▶ **Stored items**:
⟨

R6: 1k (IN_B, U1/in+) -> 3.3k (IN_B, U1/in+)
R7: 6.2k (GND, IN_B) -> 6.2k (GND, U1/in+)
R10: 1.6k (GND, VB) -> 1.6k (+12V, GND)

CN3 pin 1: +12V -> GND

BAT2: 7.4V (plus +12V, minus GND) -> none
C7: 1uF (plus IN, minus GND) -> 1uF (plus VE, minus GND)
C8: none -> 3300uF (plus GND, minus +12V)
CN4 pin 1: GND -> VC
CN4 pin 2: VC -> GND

⟩

▶ **Exercise description**: Copy out, from the data above, every line holding the word "none".

▶ **Expected answer**:
BAT2: 7.4V (plus +12V, minus GND) -> none
C8: none -> 3300uF (plus GND, minus +12V)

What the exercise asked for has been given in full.